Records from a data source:
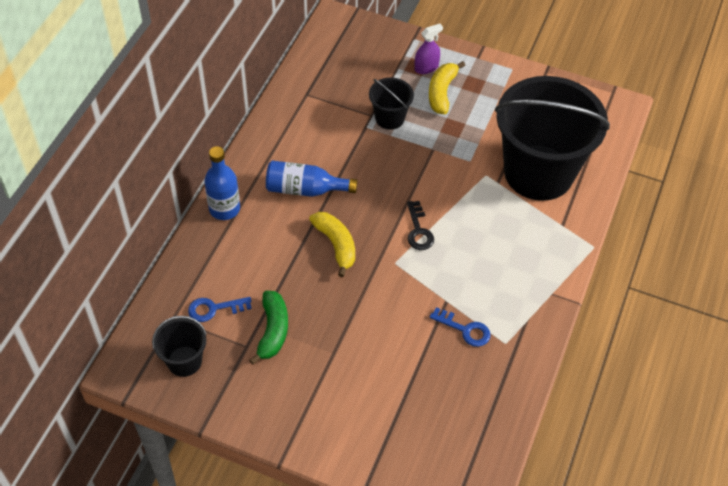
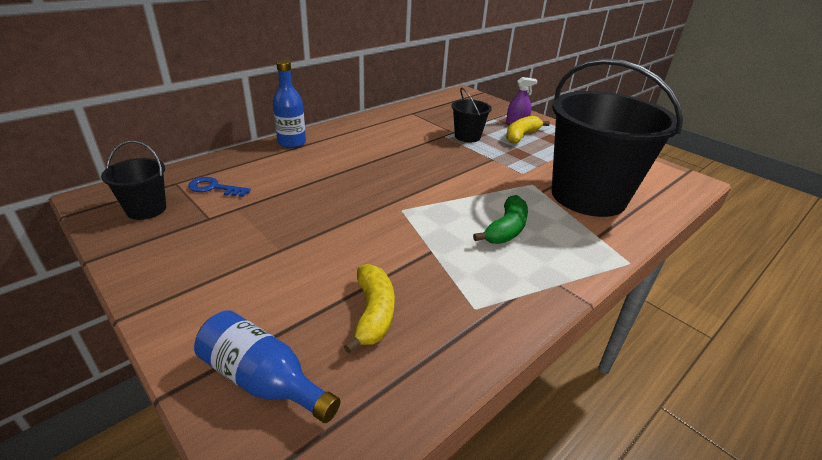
camera: 25 degrees right, 20 degrees down
green banana [249,291,288,365] -> green banana moved to [473,195,528,244]
blue bottle [266,161,358,197] -> blue bottle moved to [194,310,340,423]
yellow banana [309,212,355,277] -> yellow banana moved to [344,264,395,353]
black key [407,201,434,250] -> none
blue key [430,307,491,347] -> none

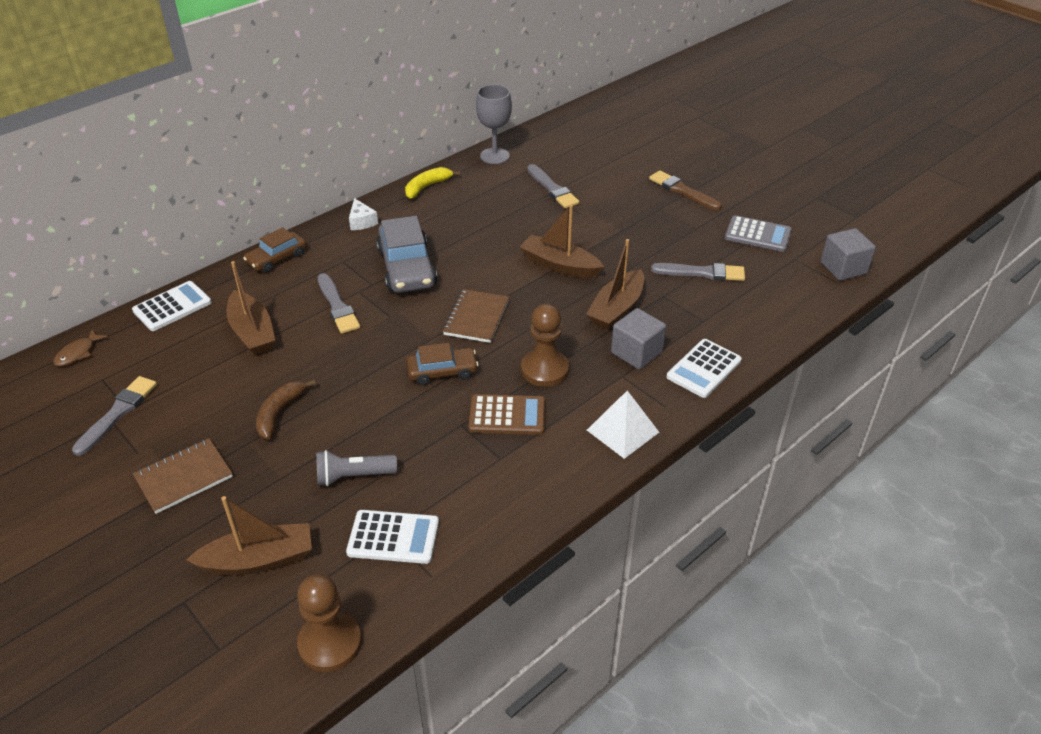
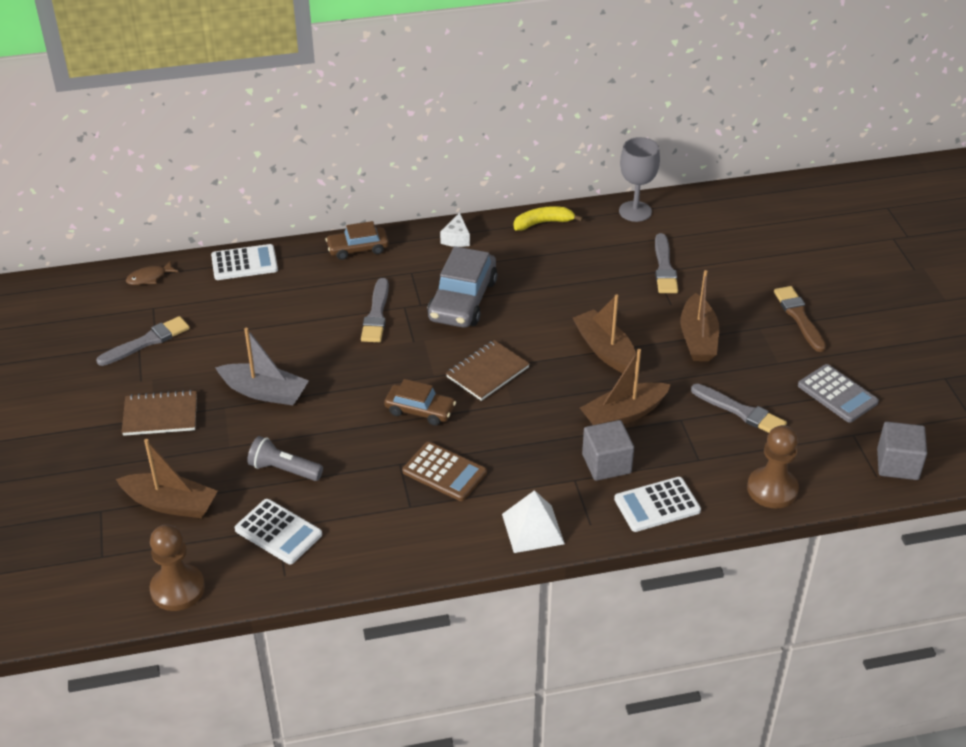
camera: 30 degrees right, 0 degrees up
brown boat [227,261,275,355] -> brown boat moved to [681,270,719,361]
brown banana [256,379,316,440] -> grey boat [215,328,309,405]
brown pawn [521,304,569,387] -> brown pawn moved to [747,425,799,508]

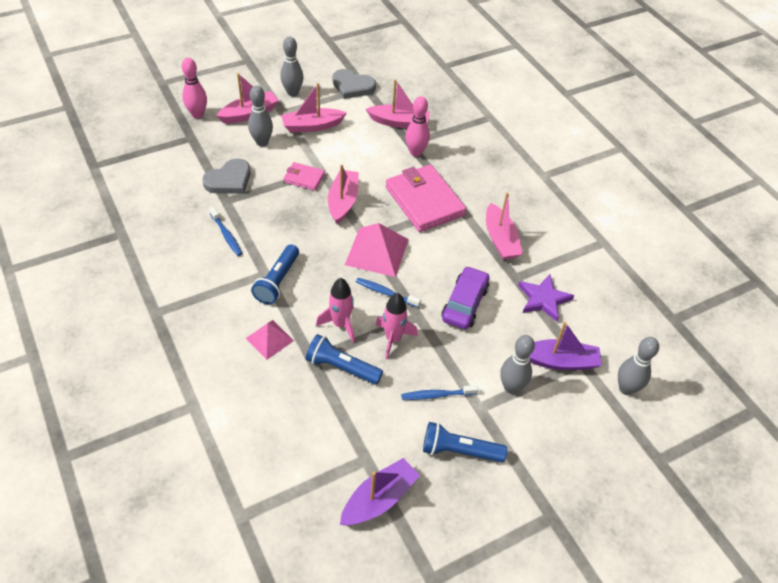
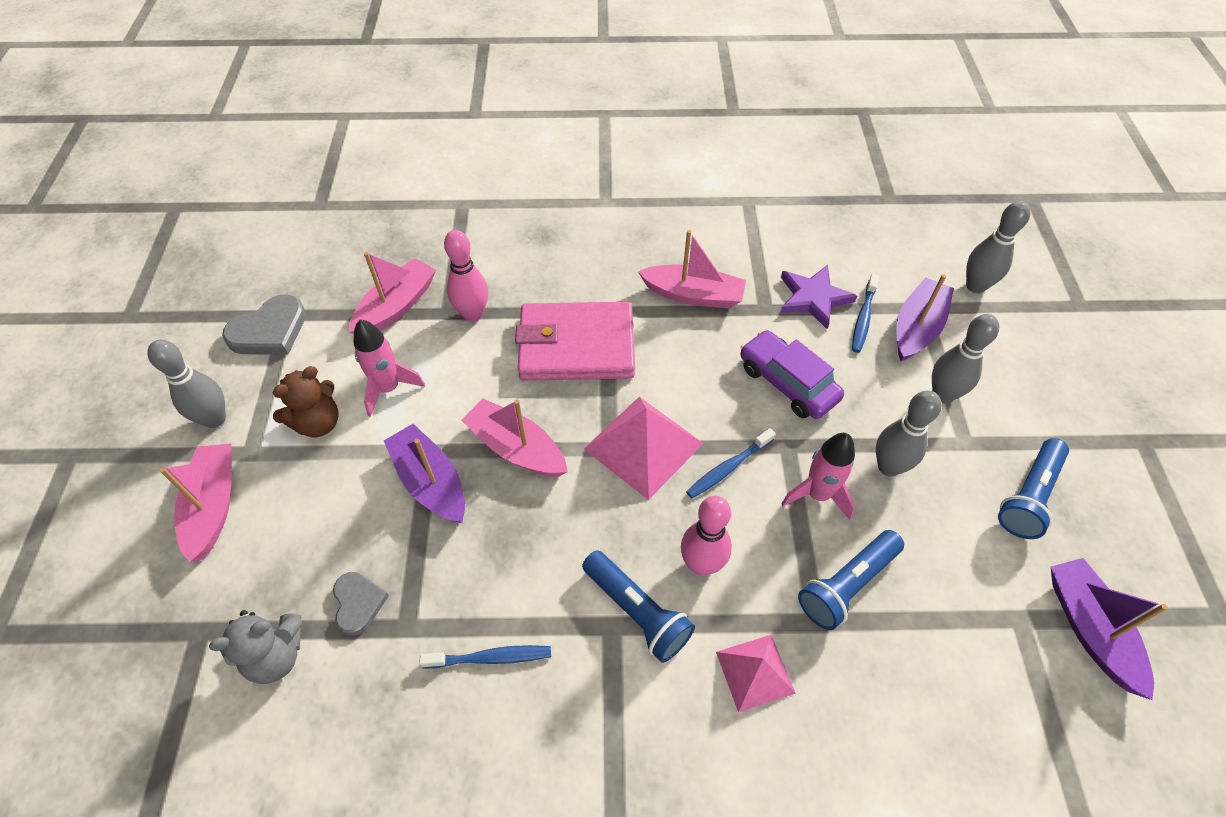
camera: 60 degrees left, 5 degrees up
pink bowling pin [182,58,207,119] -> pink bowling pin moved to [681,496,732,576]
grey heart [202,158,251,194] -> grey heart [333,572,389,636], size x0.63
grey bowling pin [248,85,273,146] -> grey bowling pin moved to [876,391,942,476]
pink boat [281,83,347,133] -> brown teddy bear [273,366,339,437]
pink wallet [283,162,325,191] -> purple boat [384,424,465,523]
pink rocket [316,278,355,343] -> pink rocket moved to [354,319,425,417]
blue toothbrush [401,385,478,400] -> blue toothbrush moved to [852,274,879,353]
none -> grey teddy bear [209,610,302,684]

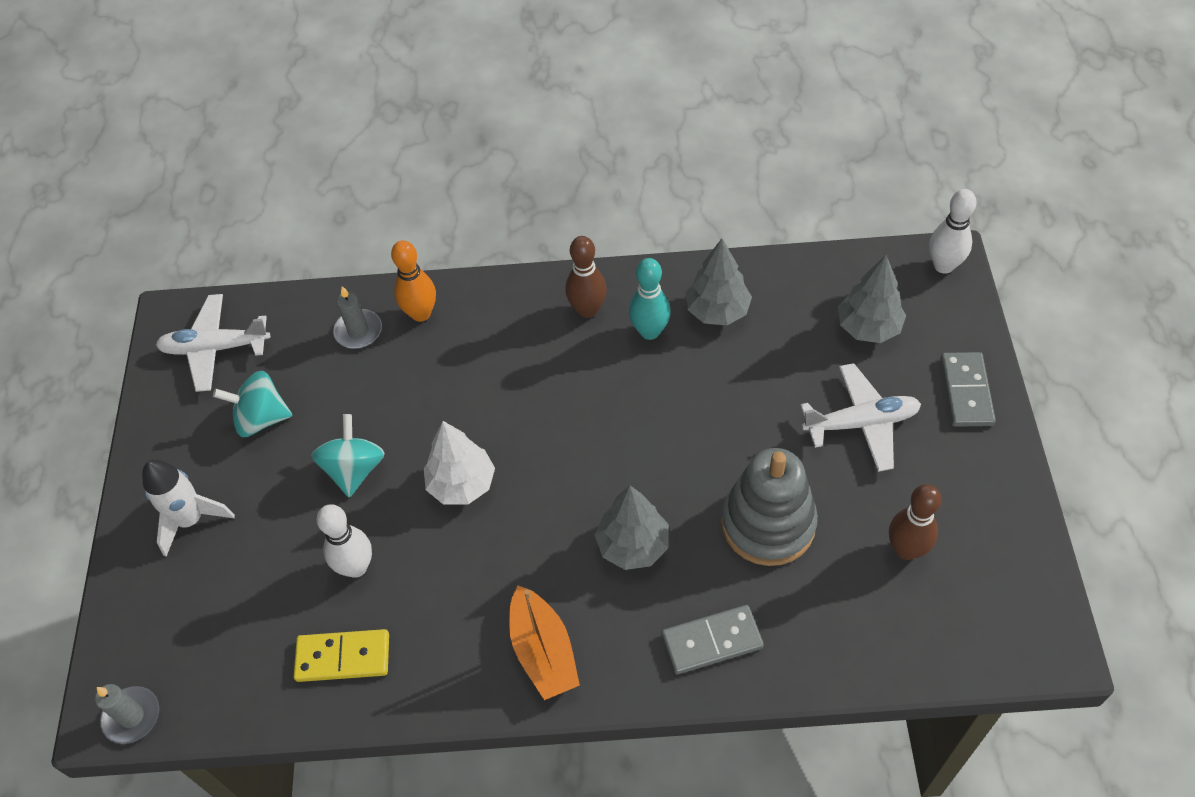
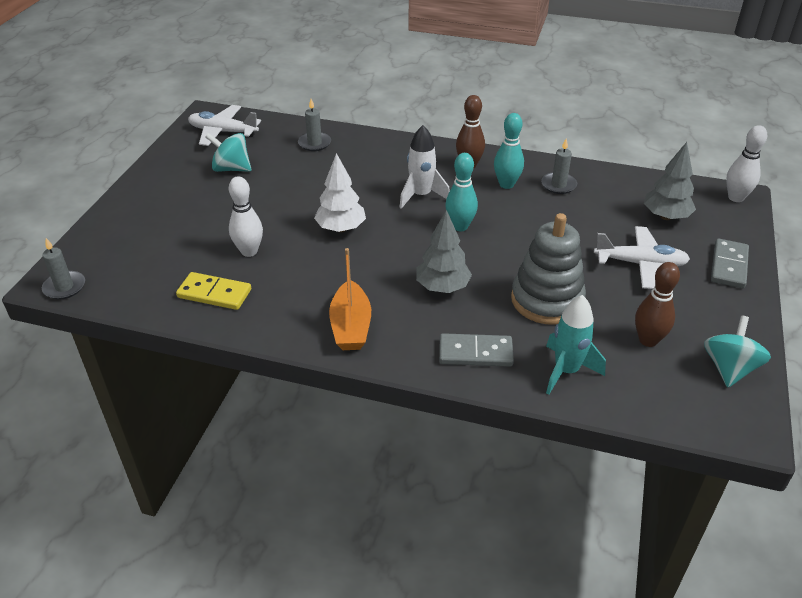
camera: 15 degrees right, 15 degrees down
white rocket [142,460,235,557] -> white rocket moved to [399,125,450,209]
turquoise spinning top [311,414,385,498] -> turquoise spinning top moved to [704,316,771,387]
orange bowling pin [391,240,436,322] -> none
grey tree [686,238,752,325] -> grey candle [541,138,577,194]
none -> turquoise bowling pin [445,153,478,231]
none -> turquoise rocket [546,295,606,394]

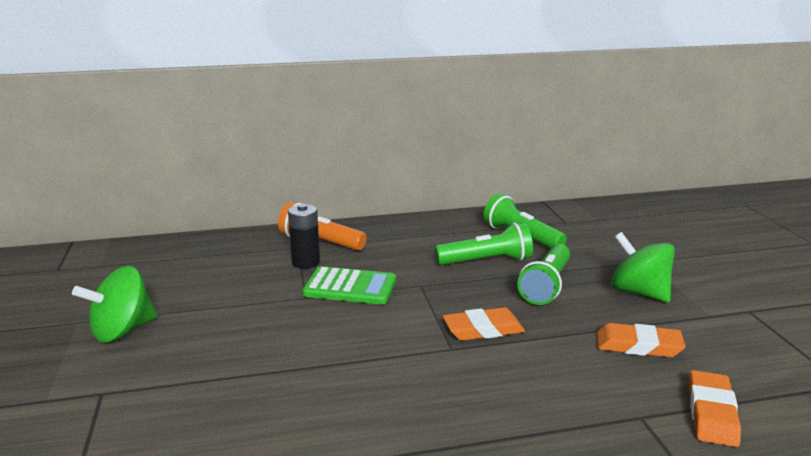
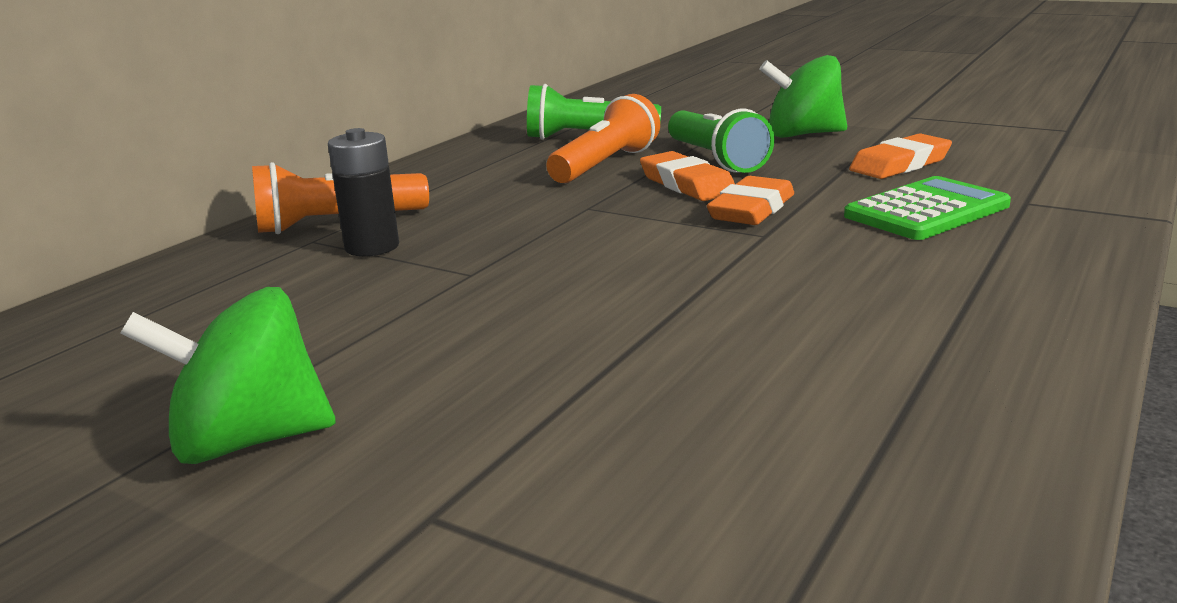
camera: 45 degrees left, 0 degrees up
green spinning top [72,266,158,343] -> green spinning top turned 75 degrees clockwise [120,287,336,464]
green calculator [302,266,396,305] -> green calculator moved to [844,176,1011,240]
green flashlight [435,222,533,265] -> orange flashlight [546,94,660,183]
orange eraser [689,370,741,447] -> orange eraser moved to [640,151,735,201]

» Work item
Only the lines from the line with "white rocket [142,460,235,557]" through the end of the records belong in your copy. Repeat them exactly, without pictures.

» Response to this task
white rocket [142,460,235,557] -> white rocket moved to [399,125,450,209]
turquoise spinning top [311,414,385,498] -> turquoise spinning top moved to [704,316,771,387]
orange bowling pin [391,240,436,322] -> none
grey tree [686,238,752,325] -> grey candle [541,138,577,194]
none -> turquoise bowling pin [445,153,478,231]
none -> turquoise rocket [546,295,606,394]

camera: 45 degrees left, 0 degrees up
green spinning top [72,266,158,343] -> green spinning top turned 75 degrees clockwise [120,287,336,464]
green calculator [302,266,396,305] -> green calculator moved to [844,176,1011,240]
green flashlight [435,222,533,265] -> orange flashlight [546,94,660,183]
orange eraser [689,370,741,447] -> orange eraser moved to [640,151,735,201]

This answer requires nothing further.